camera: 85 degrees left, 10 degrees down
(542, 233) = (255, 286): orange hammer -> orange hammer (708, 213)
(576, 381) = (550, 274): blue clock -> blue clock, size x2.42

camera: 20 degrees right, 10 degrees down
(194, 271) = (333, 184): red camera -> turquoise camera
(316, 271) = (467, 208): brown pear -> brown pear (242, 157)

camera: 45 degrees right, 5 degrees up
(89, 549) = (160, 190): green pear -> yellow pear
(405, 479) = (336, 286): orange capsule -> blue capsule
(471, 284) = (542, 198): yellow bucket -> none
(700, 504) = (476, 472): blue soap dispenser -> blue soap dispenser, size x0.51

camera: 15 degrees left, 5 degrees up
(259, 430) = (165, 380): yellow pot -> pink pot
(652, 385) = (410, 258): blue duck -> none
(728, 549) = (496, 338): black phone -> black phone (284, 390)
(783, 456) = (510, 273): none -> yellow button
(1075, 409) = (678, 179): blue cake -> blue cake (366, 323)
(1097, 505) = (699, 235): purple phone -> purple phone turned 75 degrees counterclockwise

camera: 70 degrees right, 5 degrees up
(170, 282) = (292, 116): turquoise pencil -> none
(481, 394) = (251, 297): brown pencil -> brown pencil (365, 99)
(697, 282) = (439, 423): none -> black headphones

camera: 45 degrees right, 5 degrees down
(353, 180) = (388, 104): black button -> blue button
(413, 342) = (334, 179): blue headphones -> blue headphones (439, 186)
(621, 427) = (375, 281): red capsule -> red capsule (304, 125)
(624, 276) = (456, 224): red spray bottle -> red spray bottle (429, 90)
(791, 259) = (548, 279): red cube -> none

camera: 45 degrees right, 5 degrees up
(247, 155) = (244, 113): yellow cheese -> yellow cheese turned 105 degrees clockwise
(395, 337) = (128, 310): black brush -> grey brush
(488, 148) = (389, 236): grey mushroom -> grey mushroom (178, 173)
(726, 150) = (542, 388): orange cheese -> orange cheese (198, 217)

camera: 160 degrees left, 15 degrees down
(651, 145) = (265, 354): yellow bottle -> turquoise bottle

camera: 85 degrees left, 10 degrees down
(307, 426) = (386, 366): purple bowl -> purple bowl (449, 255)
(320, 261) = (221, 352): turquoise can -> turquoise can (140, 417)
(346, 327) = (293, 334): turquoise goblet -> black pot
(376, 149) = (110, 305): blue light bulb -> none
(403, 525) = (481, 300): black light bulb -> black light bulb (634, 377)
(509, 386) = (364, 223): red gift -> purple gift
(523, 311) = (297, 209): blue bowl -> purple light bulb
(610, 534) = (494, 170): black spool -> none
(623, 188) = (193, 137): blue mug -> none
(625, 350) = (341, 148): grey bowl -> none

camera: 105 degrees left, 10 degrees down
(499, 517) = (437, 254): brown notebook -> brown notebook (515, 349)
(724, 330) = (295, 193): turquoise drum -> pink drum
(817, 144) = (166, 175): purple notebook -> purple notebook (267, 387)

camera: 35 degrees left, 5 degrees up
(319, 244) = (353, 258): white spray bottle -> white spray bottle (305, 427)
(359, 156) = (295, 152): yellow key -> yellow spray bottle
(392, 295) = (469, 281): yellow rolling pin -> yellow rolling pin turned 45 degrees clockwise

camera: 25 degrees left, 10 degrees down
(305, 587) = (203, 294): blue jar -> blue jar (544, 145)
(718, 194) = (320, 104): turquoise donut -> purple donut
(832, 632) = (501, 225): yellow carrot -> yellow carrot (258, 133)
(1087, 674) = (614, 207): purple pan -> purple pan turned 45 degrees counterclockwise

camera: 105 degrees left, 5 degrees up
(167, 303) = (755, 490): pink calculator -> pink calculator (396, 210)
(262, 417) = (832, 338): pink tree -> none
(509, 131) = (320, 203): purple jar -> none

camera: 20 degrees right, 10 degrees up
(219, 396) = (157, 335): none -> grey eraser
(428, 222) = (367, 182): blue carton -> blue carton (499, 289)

◆ Work instructions: Work out how many lines in the records include "turned". Only the number should be given.

◆ Answer space: 4